**Record set**

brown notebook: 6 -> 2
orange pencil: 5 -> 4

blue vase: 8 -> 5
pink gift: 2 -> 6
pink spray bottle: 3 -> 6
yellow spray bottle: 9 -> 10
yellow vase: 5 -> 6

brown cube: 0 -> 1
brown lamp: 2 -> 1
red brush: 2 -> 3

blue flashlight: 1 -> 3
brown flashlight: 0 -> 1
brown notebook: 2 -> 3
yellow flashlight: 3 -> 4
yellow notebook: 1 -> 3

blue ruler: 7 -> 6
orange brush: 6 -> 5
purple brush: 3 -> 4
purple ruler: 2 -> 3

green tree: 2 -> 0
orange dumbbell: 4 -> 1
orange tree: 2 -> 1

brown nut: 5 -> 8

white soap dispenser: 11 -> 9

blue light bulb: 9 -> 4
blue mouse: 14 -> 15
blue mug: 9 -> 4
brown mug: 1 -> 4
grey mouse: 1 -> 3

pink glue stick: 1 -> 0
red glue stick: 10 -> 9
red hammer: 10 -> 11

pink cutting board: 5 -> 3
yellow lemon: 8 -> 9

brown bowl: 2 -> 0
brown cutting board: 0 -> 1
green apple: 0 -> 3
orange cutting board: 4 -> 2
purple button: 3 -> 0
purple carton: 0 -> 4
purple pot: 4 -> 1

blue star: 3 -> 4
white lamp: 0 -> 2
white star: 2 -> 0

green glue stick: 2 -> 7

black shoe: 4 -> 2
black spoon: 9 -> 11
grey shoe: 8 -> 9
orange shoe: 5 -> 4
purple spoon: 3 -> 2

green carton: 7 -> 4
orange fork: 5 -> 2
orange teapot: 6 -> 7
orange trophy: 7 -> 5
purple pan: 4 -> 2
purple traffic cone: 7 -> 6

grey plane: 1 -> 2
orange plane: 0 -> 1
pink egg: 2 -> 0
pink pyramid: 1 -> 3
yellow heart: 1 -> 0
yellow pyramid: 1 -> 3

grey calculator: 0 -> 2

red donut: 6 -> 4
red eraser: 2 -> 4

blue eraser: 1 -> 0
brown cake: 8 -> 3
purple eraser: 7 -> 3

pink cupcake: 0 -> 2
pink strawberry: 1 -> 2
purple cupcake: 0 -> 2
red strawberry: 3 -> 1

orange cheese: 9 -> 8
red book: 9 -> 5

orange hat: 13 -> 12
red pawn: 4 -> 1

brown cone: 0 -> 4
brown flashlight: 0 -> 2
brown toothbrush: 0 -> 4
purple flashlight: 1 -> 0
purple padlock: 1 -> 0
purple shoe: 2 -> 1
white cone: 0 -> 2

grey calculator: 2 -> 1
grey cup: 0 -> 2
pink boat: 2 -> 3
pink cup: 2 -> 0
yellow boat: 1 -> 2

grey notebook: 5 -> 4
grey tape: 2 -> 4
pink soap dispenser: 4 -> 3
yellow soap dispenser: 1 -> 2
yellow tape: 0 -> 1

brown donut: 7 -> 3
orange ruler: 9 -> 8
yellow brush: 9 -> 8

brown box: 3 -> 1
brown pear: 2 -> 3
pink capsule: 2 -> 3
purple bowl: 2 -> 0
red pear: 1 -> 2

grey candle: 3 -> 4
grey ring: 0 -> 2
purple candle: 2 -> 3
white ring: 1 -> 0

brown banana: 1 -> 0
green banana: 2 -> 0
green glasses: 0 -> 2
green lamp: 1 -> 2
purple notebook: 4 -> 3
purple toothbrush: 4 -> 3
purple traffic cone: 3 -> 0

**About this task**
Reproduce exactly, and only, the part of the listing above that begins at the line with "pink glue stick: 1 -> 0" and goes on through the line with "grey candle: 3 -> 4".

**Exercise solution**
pink glue stick: 1 -> 0
red glue stick: 10 -> 9
red hammer: 10 -> 11

pink cutting board: 5 -> 3
yellow lemon: 8 -> 9

brown bowl: 2 -> 0
brown cutting board: 0 -> 1
green apple: 0 -> 3
orange cutting board: 4 -> 2
purple button: 3 -> 0
purple carton: 0 -> 4
purple pot: 4 -> 1

blue star: 3 -> 4
white lamp: 0 -> 2
white star: 2 -> 0

green glue stick: 2 -> 7

black shoe: 4 -> 2
black spoon: 9 -> 11
grey shoe: 8 -> 9
orange shoe: 5 -> 4
purple spoon: 3 -> 2

green carton: 7 -> 4
orange fork: 5 -> 2
orange teapot: 6 -> 7
orange trophy: 7 -> 5
purple pan: 4 -> 2
purple traffic cone: 7 -> 6

grey plane: 1 -> 2
orange plane: 0 -> 1
pink egg: 2 -> 0
pink pyramid: 1 -> 3
yellow heart: 1 -> 0
yellow pyramid: 1 -> 3

grey calculator: 0 -> 2

red donut: 6 -> 4
red eraser: 2 -> 4

blue eraser: 1 -> 0
brown cake: 8 -> 3
purple eraser: 7 -> 3

pink cupcake: 0 -> 2
pink strawberry: 1 -> 2
purple cupcake: 0 -> 2
red strawberry: 3 -> 1

orange cheese: 9 -> 8
red book: 9 -> 5

orange hat: 13 -> 12
red pawn: 4 -> 1

brown cone: 0 -> 4
brown flashlight: 0 -> 2
brown toothbrush: 0 -> 4
purple flashlight: 1 -> 0
purple padlock: 1 -> 0
purple shoe: 2 -> 1
white cone: 0 -> 2

grey calculator: 2 -> 1
grey cup: 0 -> 2
pink boat: 2 -> 3
pink cup: 2 -> 0
yellow boat: 1 -> 2

grey notebook: 5 -> 4
grey tape: 2 -> 4
pink soap dispenser: 4 -> 3
yellow soap dispenser: 1 -> 2
yellow tape: 0 -> 1

brown donut: 7 -> 3
orange ruler: 9 -> 8
yellow brush: 9 -> 8

brown box: 3 -> 1
brown pear: 2 -> 3
pink capsule: 2 -> 3
purple bowl: 2 -> 0
red pear: 1 -> 2

grey candle: 3 -> 4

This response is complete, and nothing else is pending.